(Provided entries):
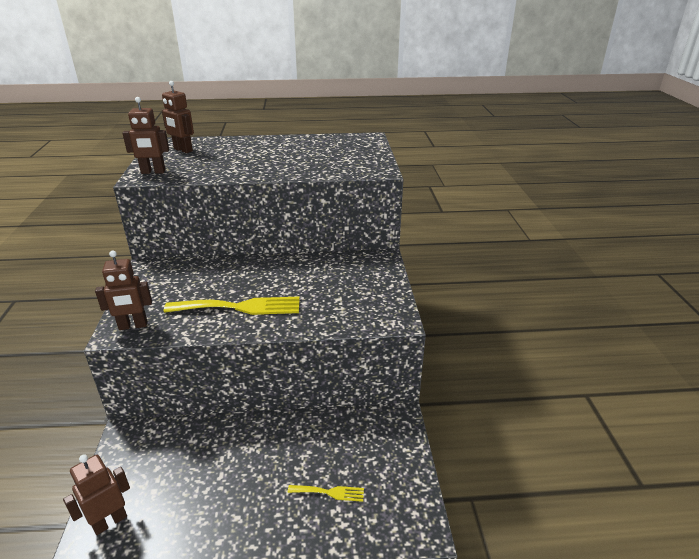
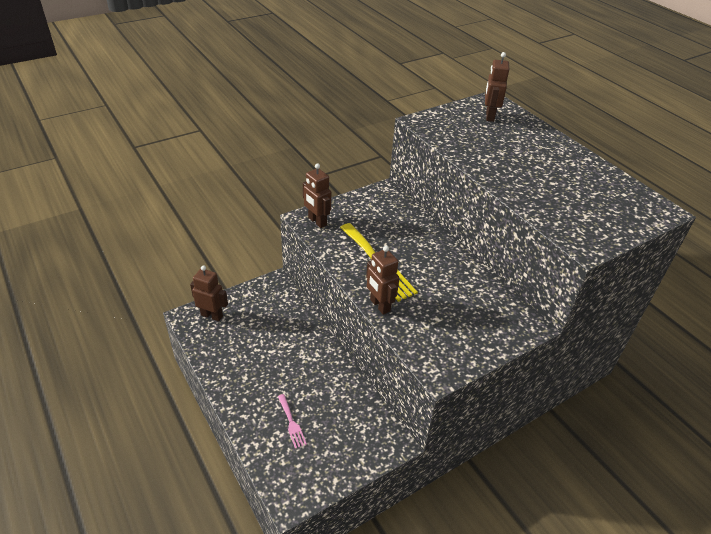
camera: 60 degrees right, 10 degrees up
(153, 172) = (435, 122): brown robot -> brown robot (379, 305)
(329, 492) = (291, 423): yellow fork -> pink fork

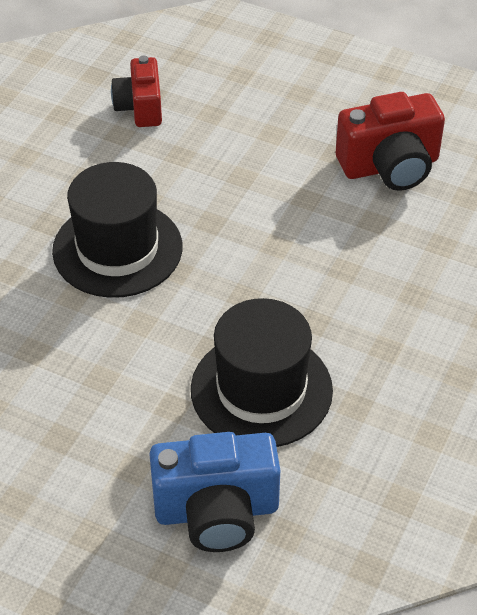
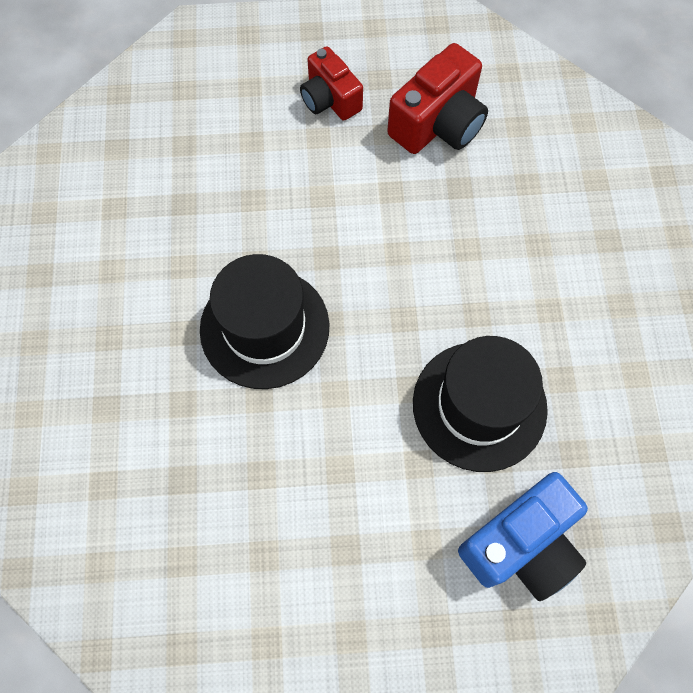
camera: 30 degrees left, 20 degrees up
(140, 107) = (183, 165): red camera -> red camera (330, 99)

==

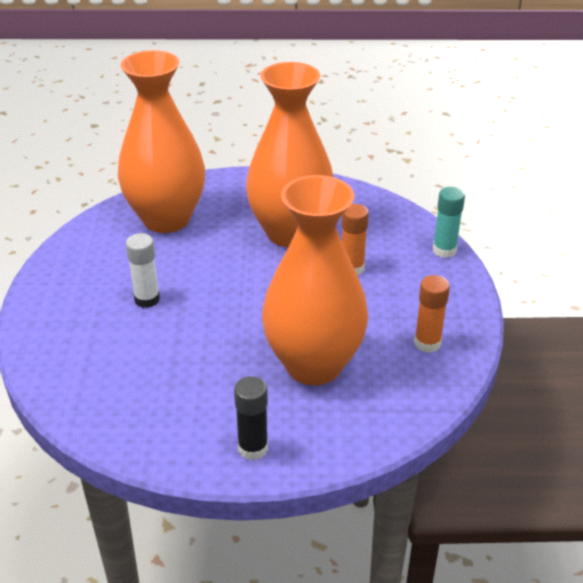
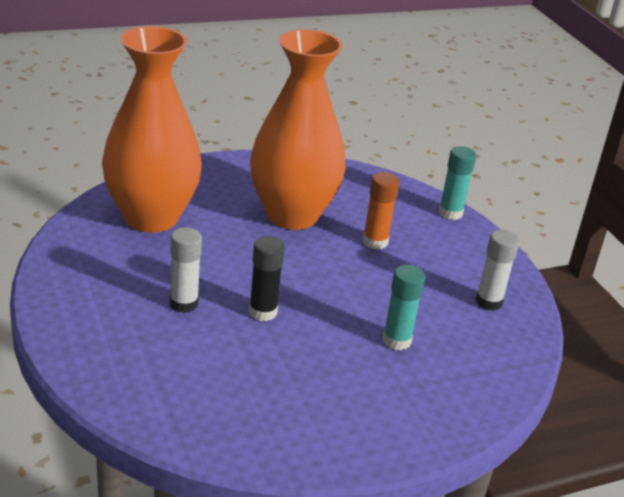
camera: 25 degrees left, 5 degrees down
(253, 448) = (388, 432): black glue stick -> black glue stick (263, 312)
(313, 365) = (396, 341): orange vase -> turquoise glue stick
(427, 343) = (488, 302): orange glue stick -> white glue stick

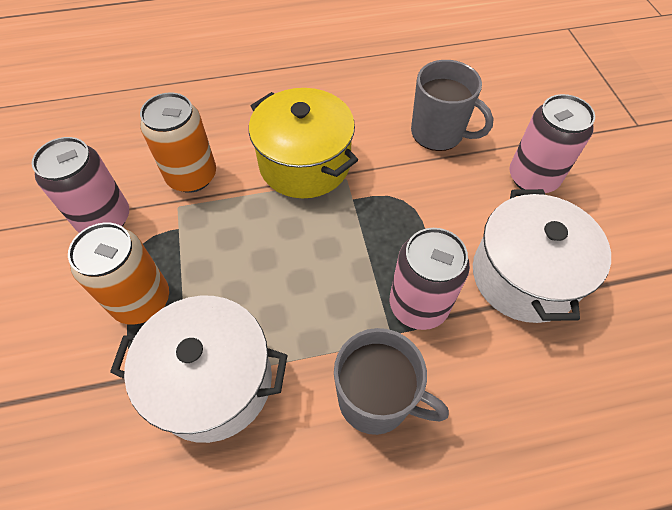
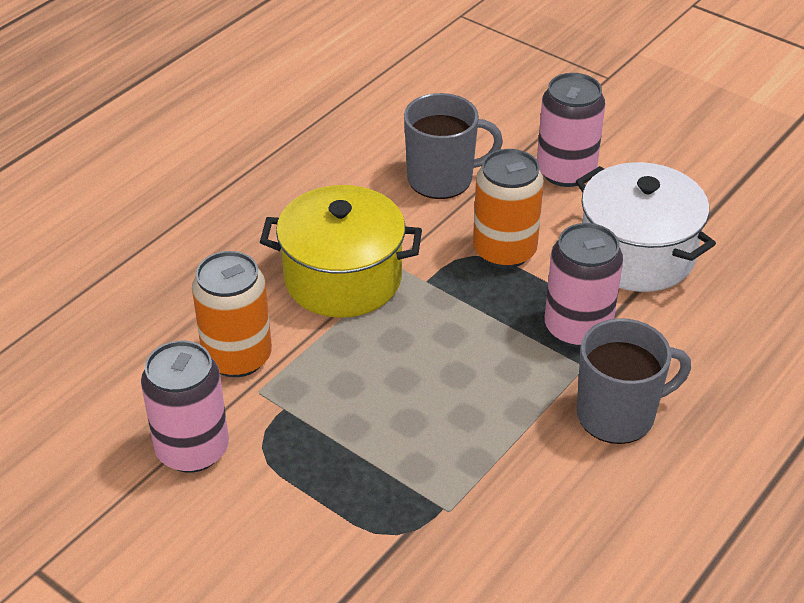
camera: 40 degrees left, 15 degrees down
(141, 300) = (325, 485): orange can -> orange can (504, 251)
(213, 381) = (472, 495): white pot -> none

(Assignment): Looking over the entries above, how many lines contain the string "white"? State the number and nothing else.

(Output of the exercise): 2